## [Exercise goal]
Every record that follows must be duplicated exactly, with images left out.

## [Dataset records]
______________________________

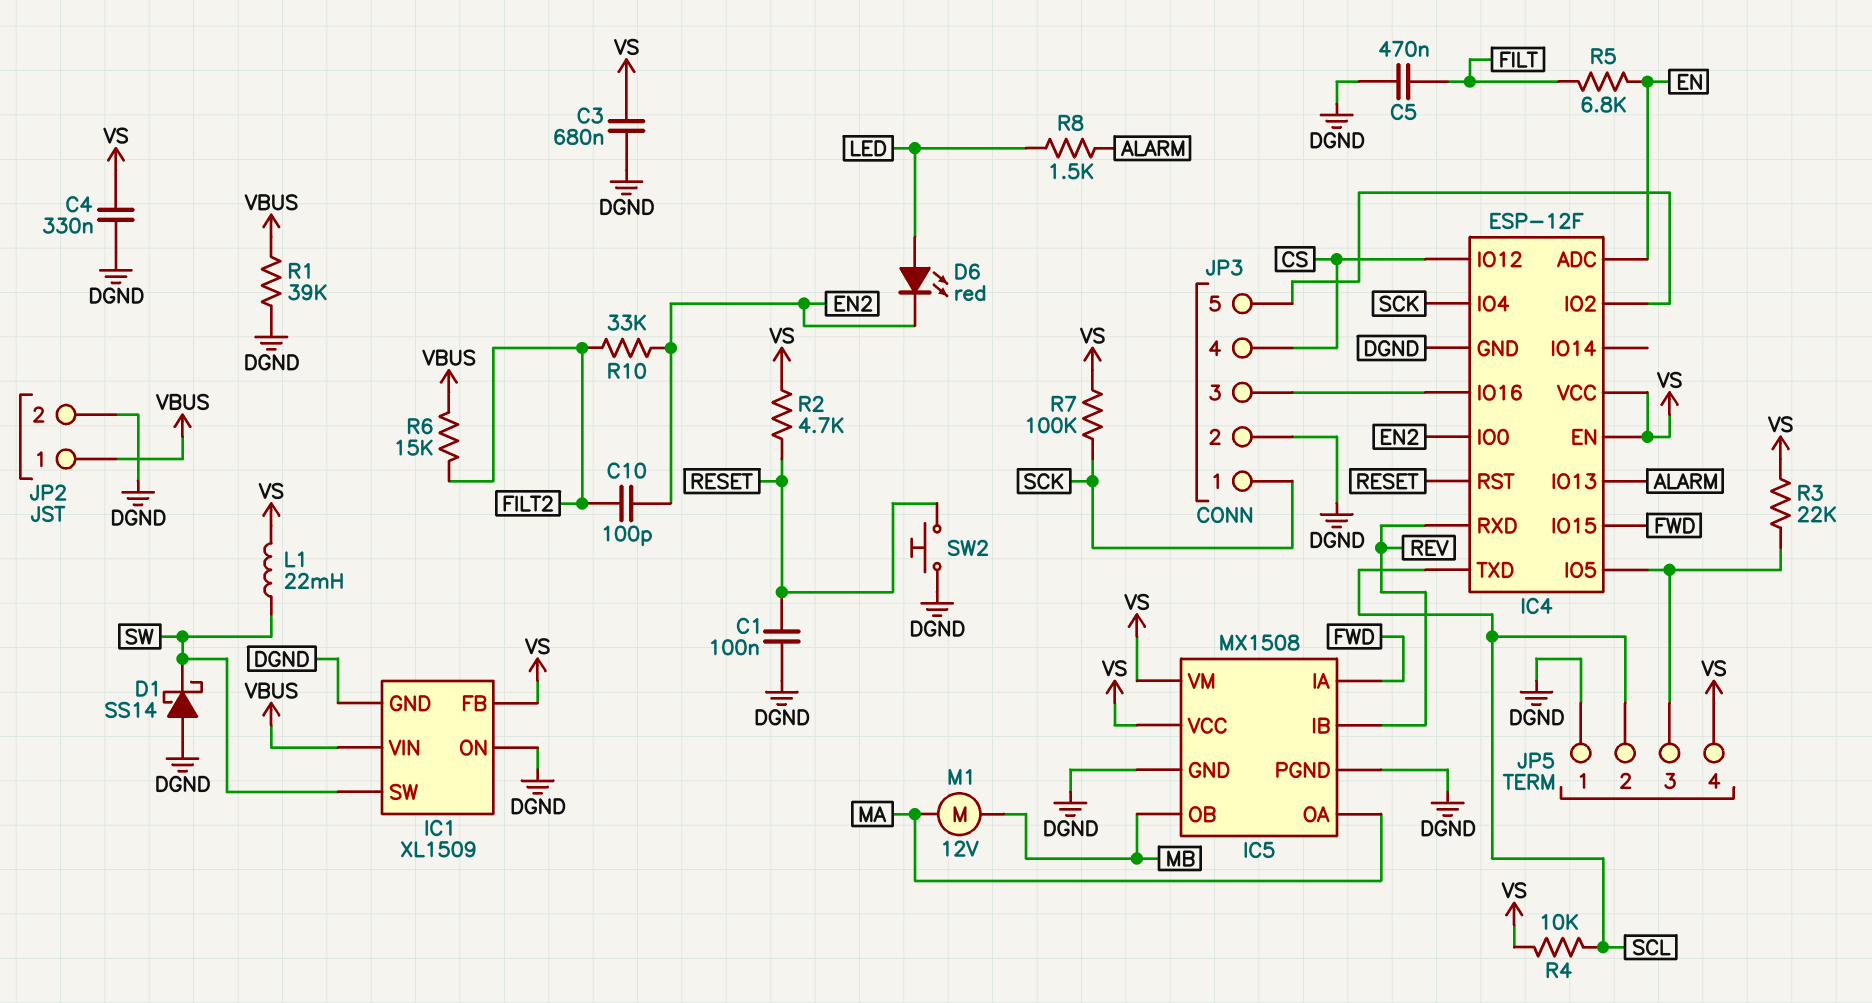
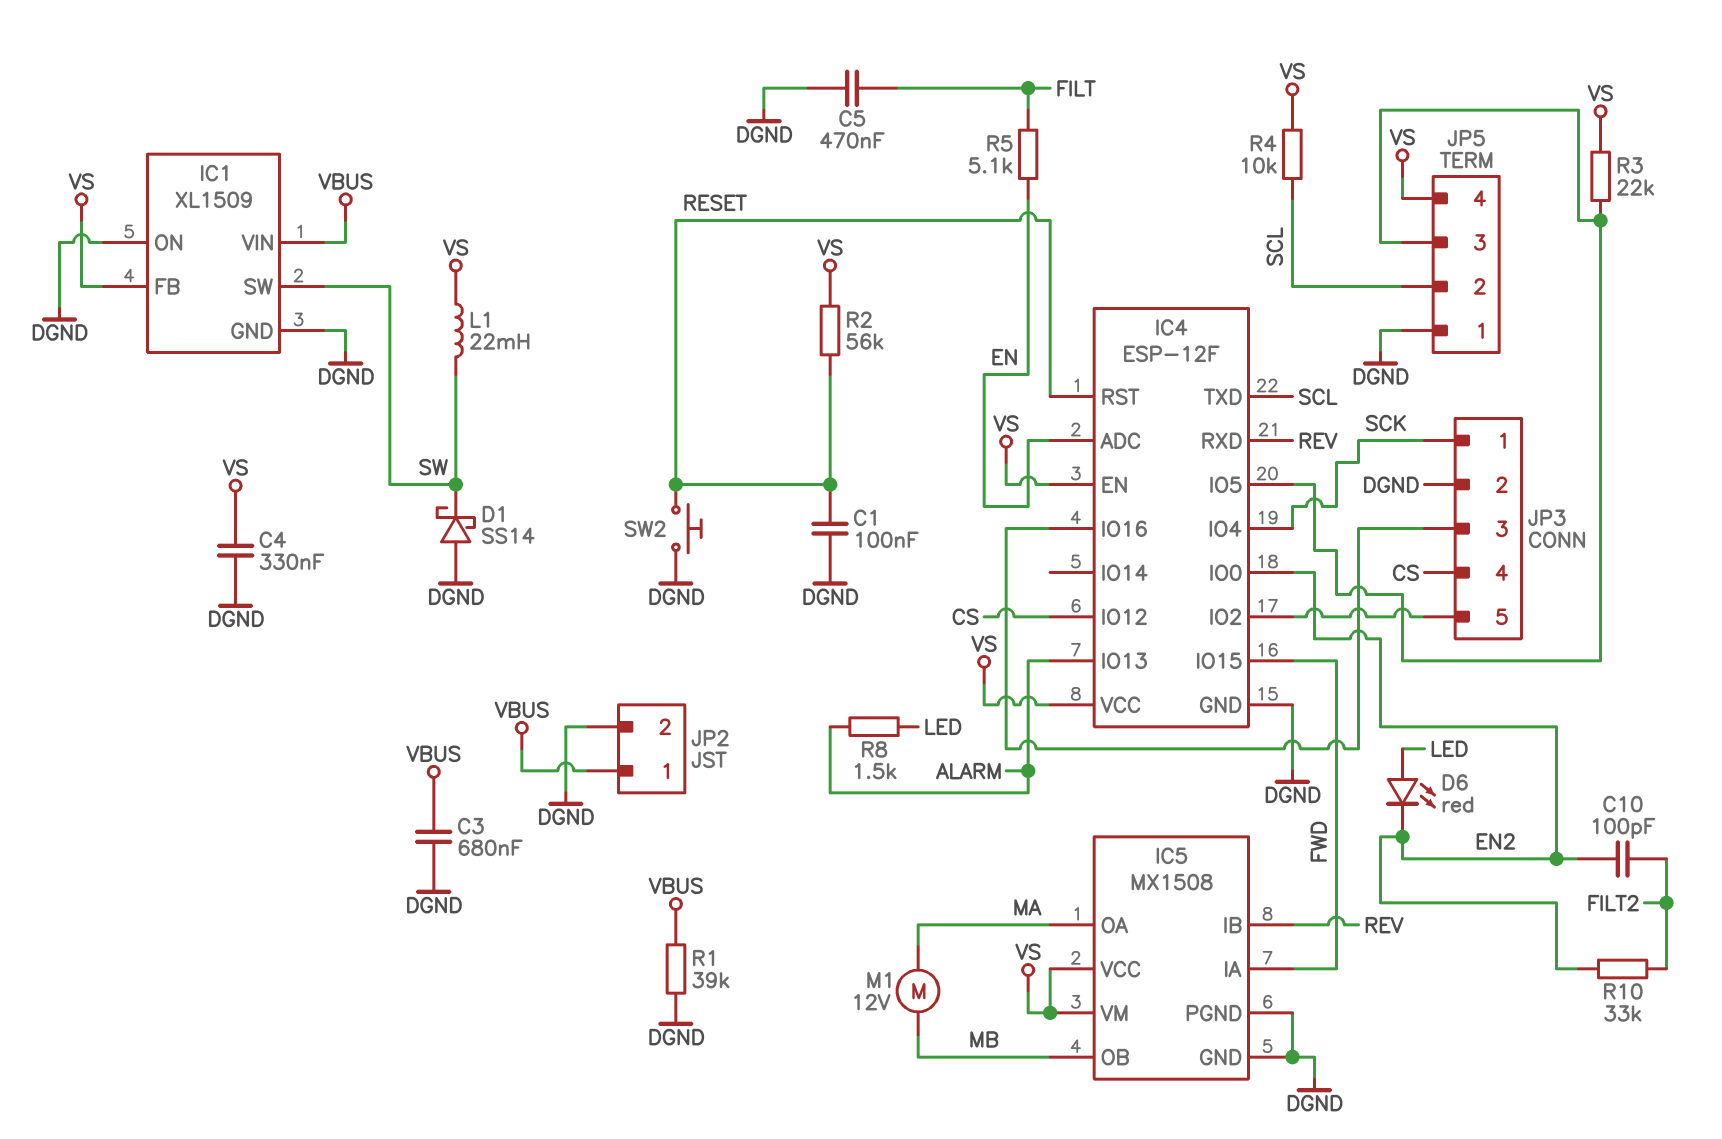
C3: 680nF (DGND, VS) -> 680nF (DGND, VBUS)
R2: 4.7k (RESET, VS) -> 56k (RESET, VS)
R5: 6.8k (EN, FILT) -> 5.1k (EN, FILT)
R6: 15k (FILT2, VBUS) -> none
R7: 100k (SCK, VS) -> none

______________________________

## [Output of the exercise]
C3: 680nF (DGND, VS) -> 680nF (DGND, VBUS)
R2: 4.7k (RESET, VS) -> 56k (RESET, VS)
R5: 6.8k (EN, FILT) -> 5.1k (EN, FILT)
R6: 15k (FILT2, VBUS) -> none
R7: 100k (SCK, VS) -> none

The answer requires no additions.